> **WHAT IS REQUIRED**: Return the count of lines in the records that include the string "none", and nothing besides it.

> **ENTRIES SHOWN**:
<<<<
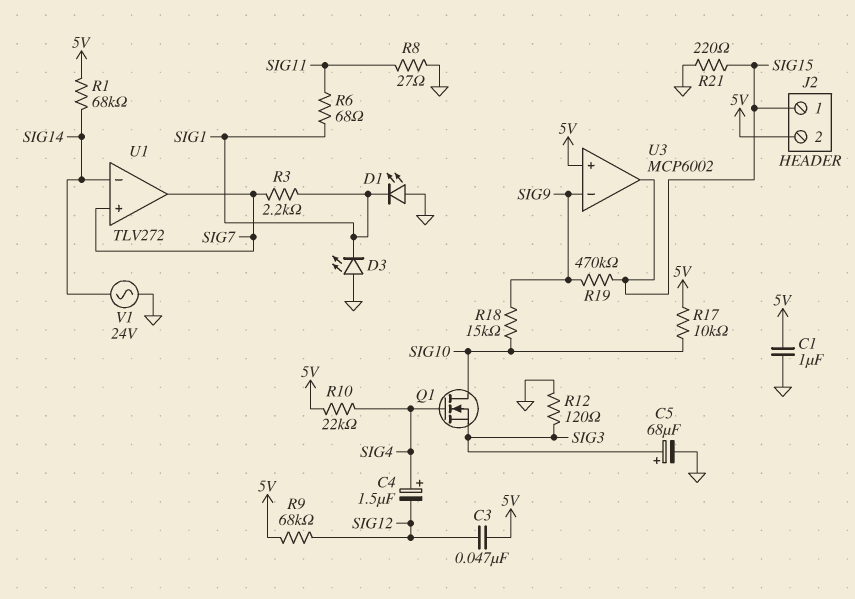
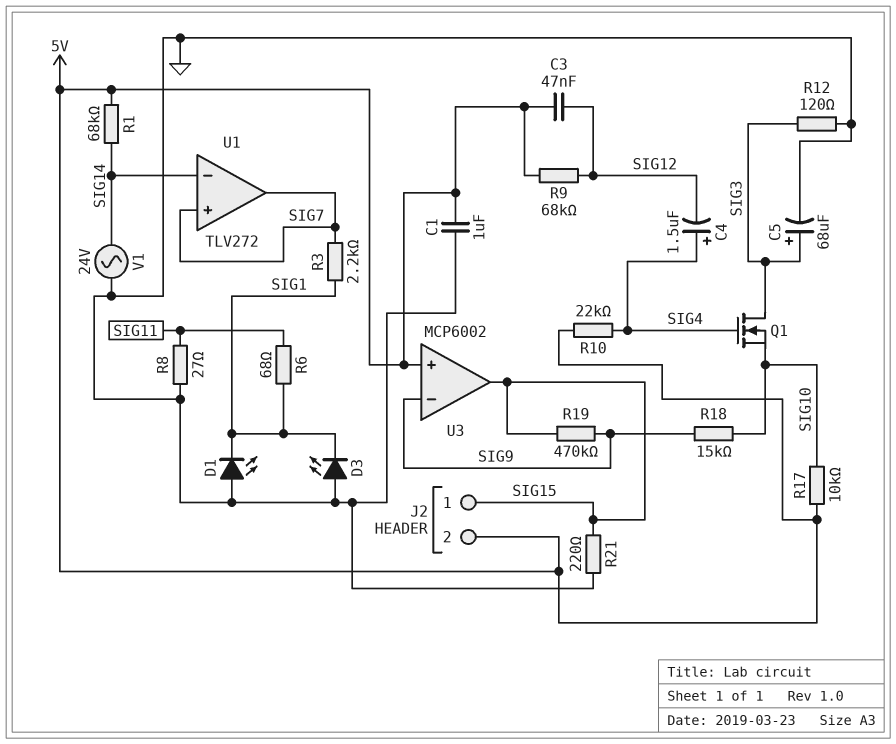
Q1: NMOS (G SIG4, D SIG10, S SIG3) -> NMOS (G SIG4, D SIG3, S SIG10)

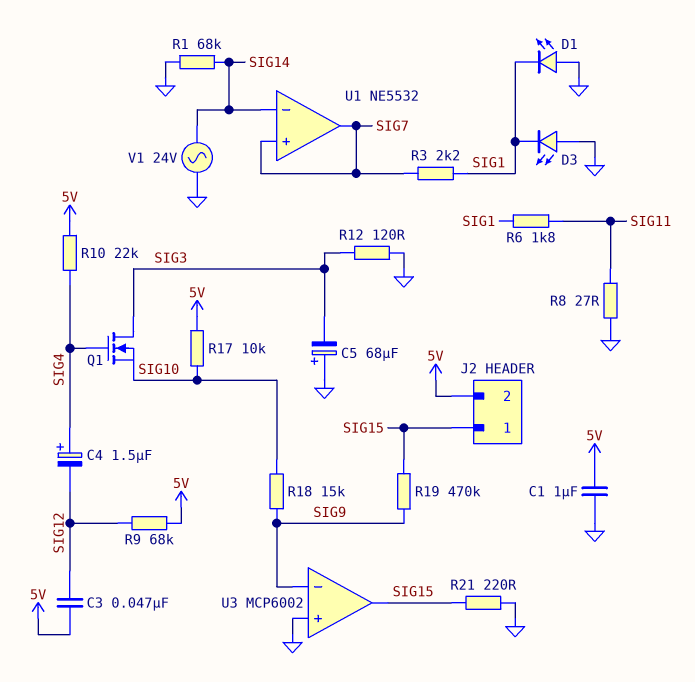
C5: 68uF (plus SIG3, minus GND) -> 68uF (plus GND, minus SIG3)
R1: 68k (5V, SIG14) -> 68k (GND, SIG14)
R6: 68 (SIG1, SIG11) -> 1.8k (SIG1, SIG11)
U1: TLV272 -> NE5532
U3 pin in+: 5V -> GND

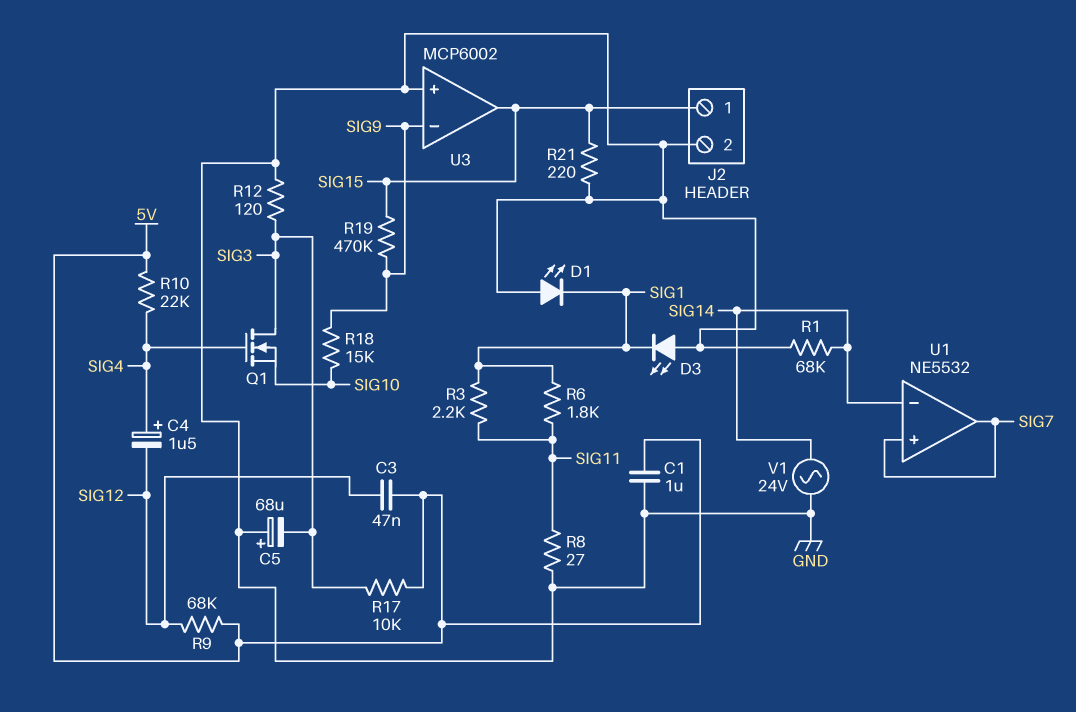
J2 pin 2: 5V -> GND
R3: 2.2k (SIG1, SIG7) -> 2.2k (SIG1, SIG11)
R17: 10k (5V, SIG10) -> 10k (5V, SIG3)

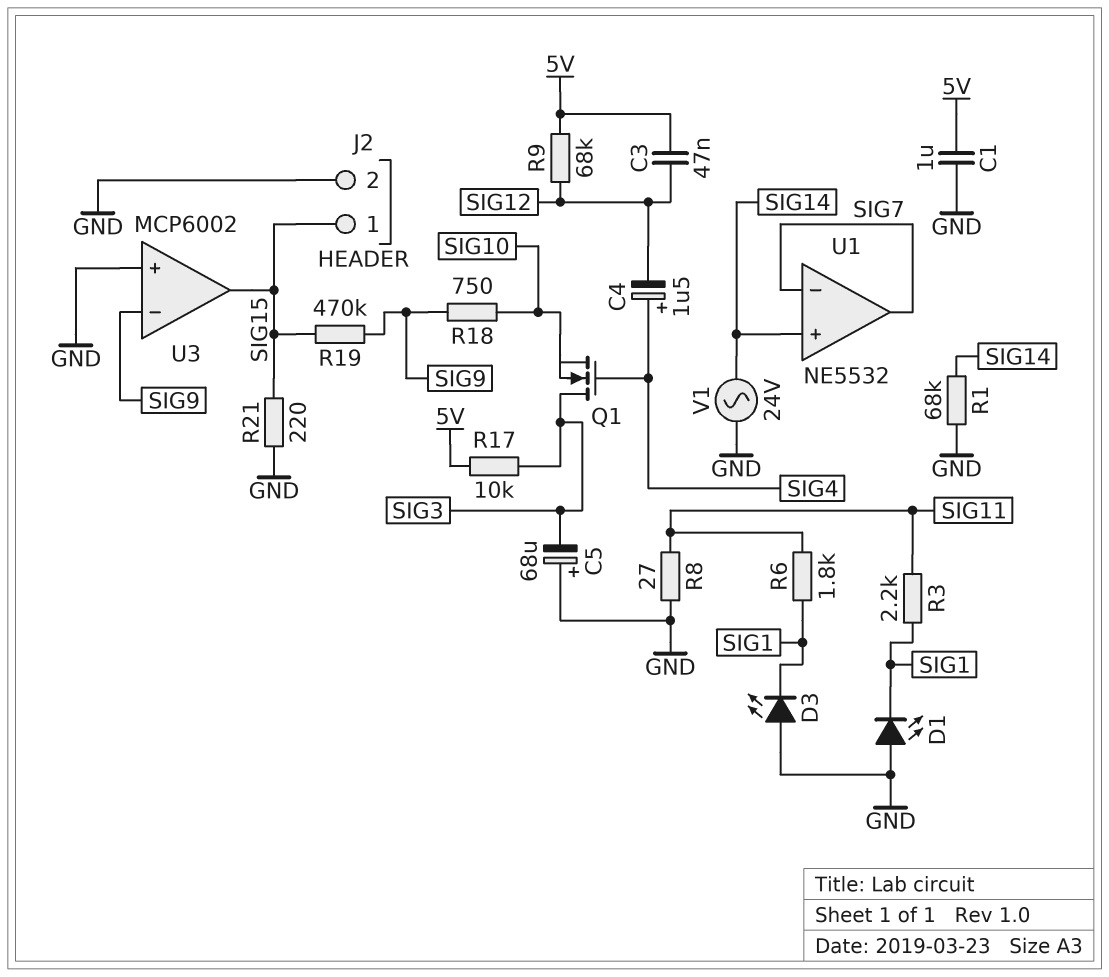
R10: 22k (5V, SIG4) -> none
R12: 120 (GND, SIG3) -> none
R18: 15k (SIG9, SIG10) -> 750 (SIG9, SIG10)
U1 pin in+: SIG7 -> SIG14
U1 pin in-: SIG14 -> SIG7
>>>>
> **SOLVED PROBLEM**: 2